## SUPPLIED DATA

______

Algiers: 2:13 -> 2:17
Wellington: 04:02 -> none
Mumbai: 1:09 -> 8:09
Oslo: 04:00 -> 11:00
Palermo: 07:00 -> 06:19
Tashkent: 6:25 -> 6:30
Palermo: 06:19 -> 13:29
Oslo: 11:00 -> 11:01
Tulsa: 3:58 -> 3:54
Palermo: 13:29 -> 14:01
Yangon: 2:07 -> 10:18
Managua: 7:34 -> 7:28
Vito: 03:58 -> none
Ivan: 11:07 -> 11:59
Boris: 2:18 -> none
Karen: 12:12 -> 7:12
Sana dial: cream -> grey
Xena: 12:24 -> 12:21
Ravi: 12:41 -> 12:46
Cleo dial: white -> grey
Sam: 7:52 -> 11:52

______

## WORK TO DO
Please format all of the entries above as a numbered list, leaving out any blank lines.

## SOLUTION TO THE PROBLEM
1. Algiers: 2:13 -> 2:17
2. Wellington: 04:02 -> none
3. Mumbai: 1:09 -> 8:09
4. Oslo: 04:00 -> 11:00
5. Palermo: 07:00 -> 06:19
6. Tashkent: 6:25 -> 6:30
7. Palermo: 06:19 -> 13:29
8. Oslo: 11:00 -> 11:01
9. Tulsa: 3:58 -> 3:54
10. Palermo: 13:29 -> 14:01
11. Yangon: 2:07 -> 10:18
12. Managua: 7:34 -> 7:28
13. Vito: 03:58 -> none
14. Ivan: 11:07 -> 11:59
15. Boris: 2:18 -> none
16. Karen: 12:12 -> 7:12
17. Sana dial: cream -> grey
18. Xena: 12:24 -> 12:21
19. Ravi: 12:41 -> 12:46
20. Cleo dial: white -> grey
21. Sam: 7:52 -> 11:52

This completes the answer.